> _Task details_
How many lines of the material contain the string "kern"? Reply with the number alone.

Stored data
==================================================

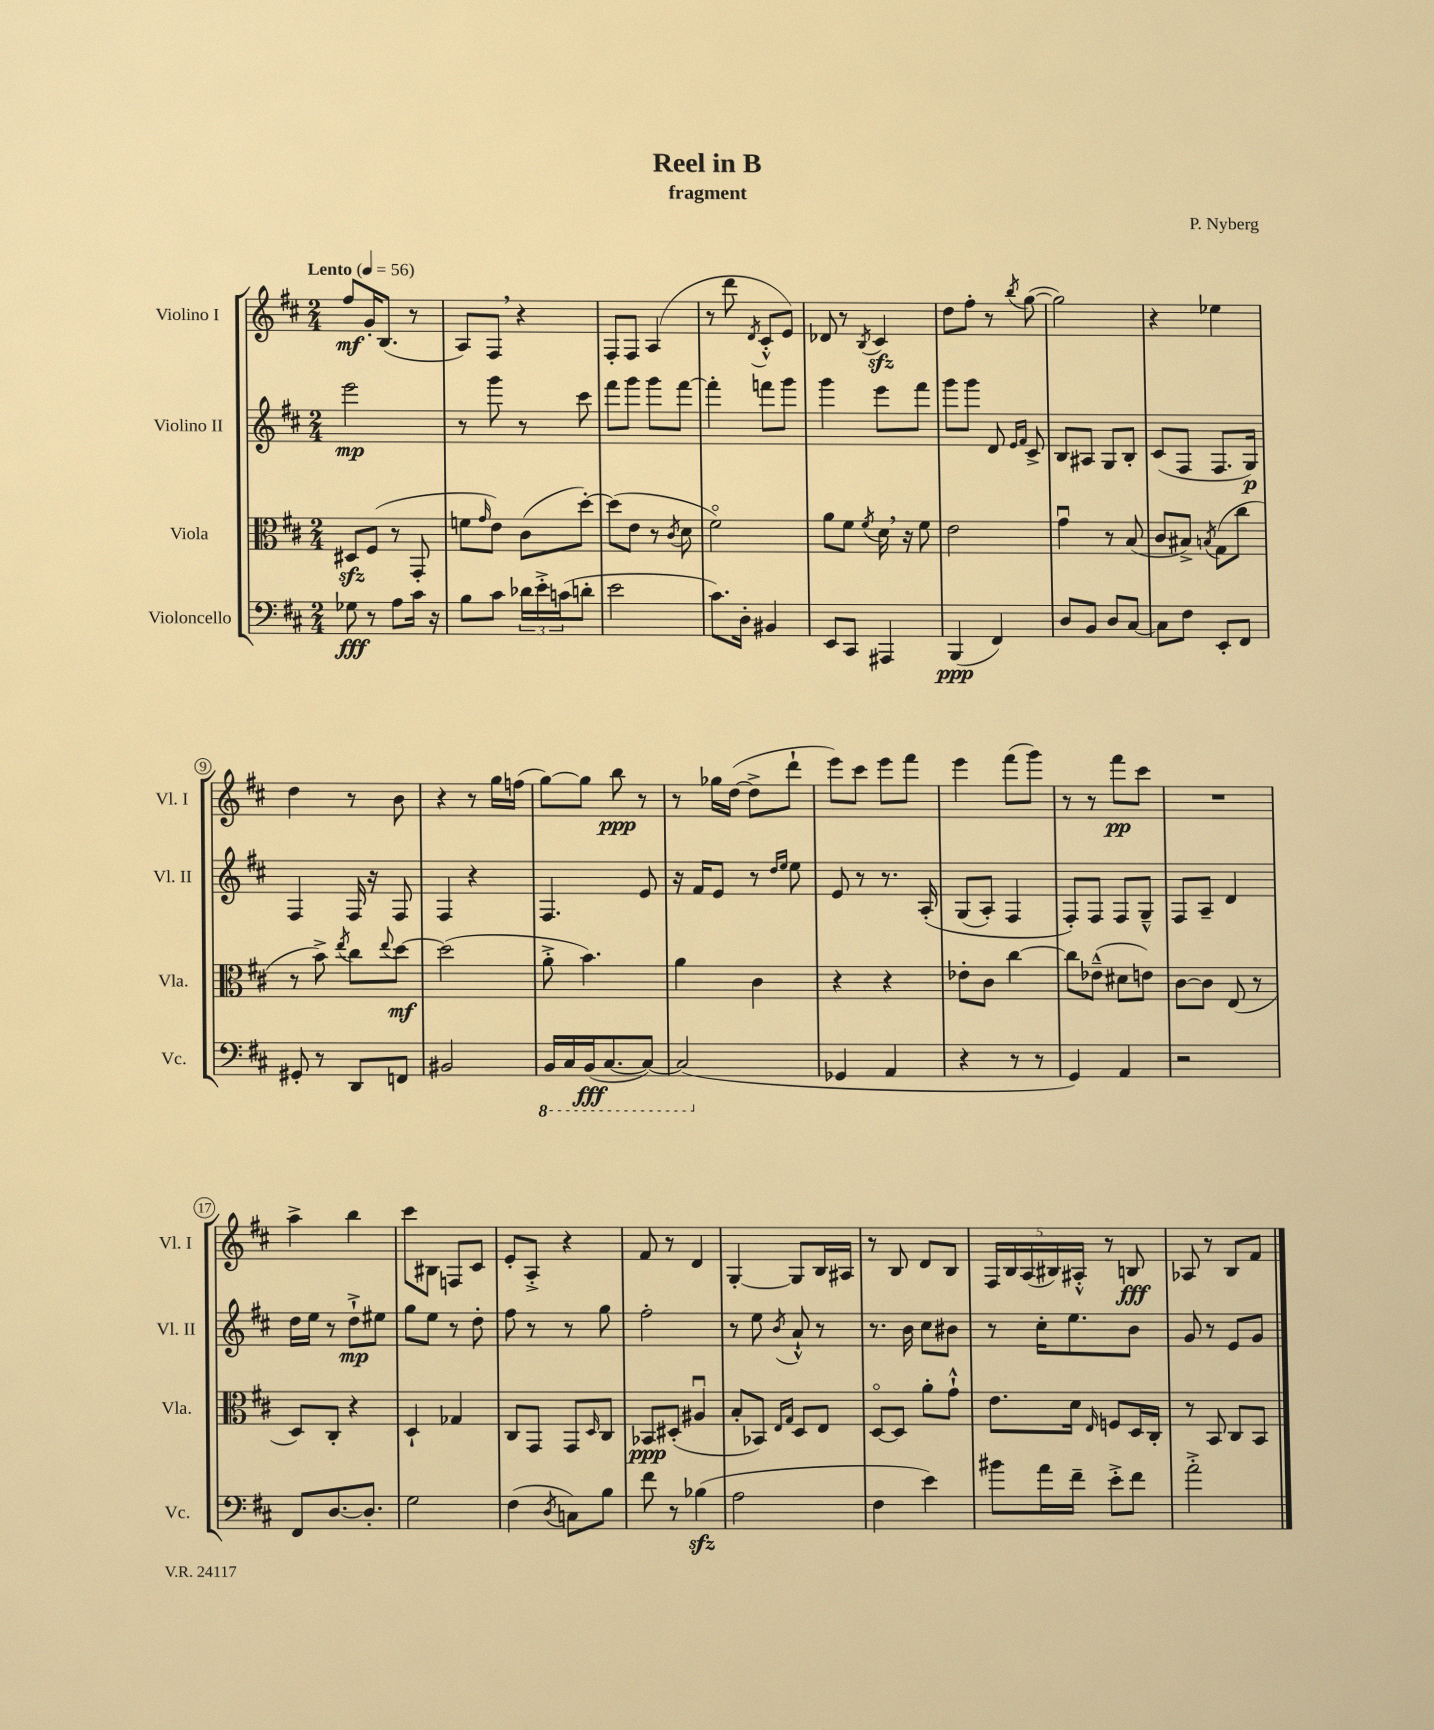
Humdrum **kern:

**kern	**dynam	**kern	**dynam	**kern	**dynam	**kern	**dynam
*part4	*part4	*part3	*part3	*part2	*part2	*part1	*part1
*staff4	*staff4	*staff3	*staff3	*staff2	*staff2	*staff1	*staff1
*I"Violoncello	*	*I"Viola	*	*I"Violino II	*	*I"Violino I	*
*I'Vc.	*	*I'Vla.	*	*I'Vl. II	*	*I'Vl. I	*
*clefF4	*	*clefC3	*	*clefG2	*	*clefG2	*
*k[f#c#]	*	*k[f#c#]	*	*k[f#c#]	*	*k[f#c#]	*
*M2/4	*	*M2/4	*	*M2/4	*	*M2/4	*
*MM56	*	*MM56	*	*MM56	*	*MM56	*
=1	=1	=1	=1	=1	=1	=1	=1
!	!	!	!	!	!	!LO:TX:a:B:t=Lento	!
8G-X\	fff	8D#Xzz/L	.	2eee\	mp	8ff#/L	mf
8r	.	(8F#/J	.	.	.	16g'/K	.
.	.	.	.	.	.	(8.B/J	.
8A\L	.	8r	.	.	.	.	.
16c#\Jk	.	8GG'/	.	.	.	8r	.
16r	.	.	.	.	.	.	.
=2	=2	=2	=2	=2	=2	=2	=2
8B\L	.	8fn\L	.	8r	.	8A/L)	.
.	.	16qqg/	.	.	.	.	.
8c#\J	.	8e\J)	.	8ggg\	.	8F#,/J	.
24d-X\LL	.	(8c#\L	.	8r	.	4r	.
24e'^\	.	.	.	.	.	.	.
(24cn\J	.	.	.	.	.	.	.
8dn'\J	.	[8dd'\J)	.	8ccc#\	.	.	.
=3	=3	=3	=3	=3	=3	=3	=3
2e\	.	(8dd\L]	.	8fff#\L	.	8F#'/L	.
.	.	8e\J	.	8ggg\J	.	8F#/J	.
.	.	8r	.	8ggg\L	.	(4A/	.
.	.	8qc#/	.	.	.	.	.
.	.	8d\	.	[8fff#\J	.	.	.
=4	=4	=4	=4	=4	=4	=4	=4
8.c#\L)	.	2f#\)	.	4fff#'\]	.	8r	.
.	.	.	.	.	.	8ddd\	.
16D'\Jk	.	.	.	.	.	.	.
.	.	.	.	.	.	8qd/	.
4BB#X/	.	.	.	8fffn\L	.	8c#'^^/L	.
.	.	.	.	8ggg\J	.	8e/J)	.
=5	=5	=5	=5	=5	=5	=5	=5
8EE/L	.	8a\L	.	4ggg\	.	8d-X/	.
8CC#/J	.	8f#\J	.	.	.	8r	.
.	.	8qf#/	.	.	.	8qB/	.
4AAA#X/	.	16d,\	.	8eee\L	.	4c#zz/	.
.	.	16r	.	.	.	.	.
.	.	8f#\	.	8fff#\J	.	.	.
=6	=6	=6	=6	=6	=6	=6	=6
(4BBB/	ppp	2e\	.	8ggg\L	.	8dd\L	.
.	.	.	.	8ggg\J	.	8ff#'\J	.
4FF#/)	.	.	.	8d/	.	8r	.
.	.	.	.	16qqe/LL	.	.	.
.	.	.	.	16qqf#/JJ	.	8qbb/	.
.	.	.	.	8c#^/	.	([8gg\	.
=7	=7	=7	=7	=7	=7	=7	=7
8D/L	.	4gu\	.	8B/L	.	2gg\])	.
8BB/J	.	.	.	8A#X/J	.	.	.
8D/L	.	8r	.	8G/L	.	.	.
[8C#/J	.	(8B/	.	8B'/J	.	.	.
=8	=8	=8	=8	=8	=8	=8	=8
8C#\L]	.	8c#/L	.	(8c#/L	.	4r	.
8F#\J	.	8B#X^/J)	.	8F#/J	.	.	.
.	.	8qBn/	.	.	.	.	.
8EE'/L	.	(8G\L	.	8.F#/L	.	4ee-X\	.
8FF#/J	.	8cc#\J	.	.	.	.	.
.	.	.	.	16G/Jk)	p	.	.
!!LO:LB:g=z
=9	=9	=9	=9	=9	=9	=9	=9
8GG#X'/	.	8r	.	4F#/	.	4dd\	.
8r	.	8b^\)	.	.	.	.	.
.	.	8qee/	.	.	.	.	.
8DD/L	.	8cc#\L	.	16F#/	.	8r	.
.	.	.	.	16r	.	.	.
.	.	8qqee/	.	.	.	.	.
8FFn/J	.	[8dd\J	mf	8F#/	.	8b\	.
=10	=10	=10	=10	=10	=10	=10	=10
2BB#X/	.	(2dd\]	.	4F#/	.	4r	.
.	.	.	.	4r	.	8r	.
.	.	.	.	.	.	16gg\LL	.
.	.	.	.	.	.	(16ffn\JJ	.
=11	=11	=11	=11	=11	=11	=11	=11
*8ba	*	*	*	*	*	*	*
16BBB/LL	.	8a'^\	.	4.F#/	.	[8gg\L)	.
16CC#/	.	.	.	.	.	.	.
(16BBB/J	fff	4.b\)	.	.	.	8gg\J]	.
[8.CC#/	.	.	.	.	.	.	.
.	.	.	.	.	.	8bb\	ppp
8CC#/J_)	.	.	.	8e/	.	8r	.
=12	=12	=12	=12	=12	=12	=12	=12
(2CC#/]	.	4a\	.	16r	.	8r	.
.	.	.	.	16f#/KL	.	.	.
.	.	.	.	8e/J	.	16gg-X\LL	.
.	.	.	.	.	.	([16dd\JJ	.
.	.	4c#\	.	8r	.	8dd^\L]	.
.	.	.	.	16qqdd/LL	.	.	.
.	.	.	.	16qqee/JJ	.	.	.
.	.	.	.	8ee\	.	8ddd`\J	.
=13	=13	=13	=13	=13	=13	=13	=13
*X8ba	*	*	*	*	*	*	*
4GG-X/	.	4r	.	8e/	.	8eee\L)	.
.	.	.	.	8r	.	8ccc#\J	.
4AA/	.	4r	.	8.r	.	8eee\L	.
.	.	.	.	.	.	8fff#\J	.
.	.	.	.	(16A'/	.	.	.
=14	=14	=14	=14	=14	=14	=14	=14
4r	.	8e-X'\L	.	(8G/L	.	4eee\	.
.	.	8c#\J	.	8A'/J)	.	.	.
8r	.	[4cc#\	.	4F#/	.	(8fff#\L	.
8r	.	.	.	.	.	8ggg\J)	.
=15	=15	=15	=15	=15	=15	=15	=15
4GG/)	.	8cc#\L]	.	8F#'/L)	.	8r	.
.	.	(8e-X~^^\J	.	8F#/J	.	8r	.
4AA/	.	8d#X\L	.	8F#/L	.	8fff#\L	pp
.	.	8en\J)	.	8G~^^/J	.	8ccc#\J	.
=16	=16	=16	=16	=16	=16	=16	=16
2r	.	[8c#\L	.	8F#/L	.	2r	.
.	.	8c#\J]	.	8A~/J	.	.	.
.	.	(8E/	.	4d/	.	.	.
.	.	8r	.	.	.	.	.
!!LO:LB:g=z
=17	=17	=17	=17	=17	=17	=17	=17
8FF#/L	.	8D/L)	.	16dd\LL	.	4aa^\	.
.	.	.	.	16ee\JJ	.	.	.
[8.D/	.	8C#'/J	.	8r	.	.	.
.	.	4r	.	8dd`^\L	mp	4bb\	.
8.D'/J]	.	.	.	.	.	.	.
.	.	.	.	8ee#X\J	.	.	.
=18	=18	=18	=18	=18	=18	=18	=18
2G\	.	4D`/	.	8gg\L	.	8ccc#\L	.
.	.	.	.	8ee\J	.	8B#X\J	.
.	.	4G-X/	.	8r	.	8Fn/L	.
.	.	.	.	8dd'\	.	8c#/J	.
=19	=19	=19	=19	=19	=19	=19	=19
(4F#\	.	8C#/L	.	8ff#\	.	8e'/L	.
.	.	8GG/J	.	8r	.	8A'^/J	.
8qD/	.	.	.	.	.	.	.
8Cn\L)	.	8GG/L	.	8r	.	4r	.
.	.	16qqD/	.	.	.	.	.
8B\J	.	8C#/J	.	8gg\	.	.	.
=20	=20	=20	=20	=20	=20	=20	=20
8f#\	.	8BB-X/L	ppp	2ff#'\	.	8f#/	.
8r	.	(8D#X'/J	.	.	.	8r	.
(4B-Xzz\	.	4A#Xu/	.	.	.	4d/	.
=21	=21	=21	=21	=21	=21	=21	=21
2A\	.	8B'/L	.	8r	.	[4G'/	.
.	.	8BB-X/J)	.	8ee\	.	.	.
.	.	16qqE/LL	.	.	.	.	.
.	.	16qqG/JJ	.	8qb/	.	.	.
.	.	8D/L	.	8a`^^/	.	8G/L]	.
.	.	8E/J	.	8r	.	16B/L	.
.	.	.	.	.	.	16A#X/JJ	.
=22	=22	=22	=22	=22	=22	=22	=22
4F#\	.	[8D/L	.	8.r	.	8r	.
.	.	8D/J]	.	.	.	8B/	.
.	.	.	.	16b\	.	.	.
4e\)	.	8a'\L	.	8cc#\L	.	8d/L	.
.	.	8g`^^\J	.	8b#X\J	.	8B/J	.
=23	=23	=23	=23	=23	=23	=23	=23
8b#X\L	.	8.e\L	.	8r	.	20F#/LL	.
.	.	.	.	.	.	20B/	.
.	.	.	.	.	.	(20A/	.
16a\L	.	.	.	16cc#'\KL	.	.	.
.	.	.	.	.	.	20B#X/)	.
16f#~\JJ	.	16d\Jk	.	8.ee\	.	.	.
.	.	.	.	.	.	20A#X'^^/JJ	.
.	.	16qqE/	.	.	.	.	.
8e'^\L	.	8Fn/L	.	.	.	8r	.
8f#\J	.	16D/L	.	8b\J	.	8Bn/	fff
.	.	16C#'/JJ	.	.	.	.	.
=24	=24	=24	=24	=24	=24	=24	=24
2a'^\	.	8r	.	8g/	.	8A-X/	.
.	.	8BB/	.	8r	.	8r	.
.	.	8C#/L	.	8e/L	.	8B/L	.
.	.	8BB/J	.	8g/J	.	8f#/J	.
==	==	==	==	==	==	==	==
*-	*-	*-	*-	*-	*-	*-	*-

==================================================

> _Full response_
2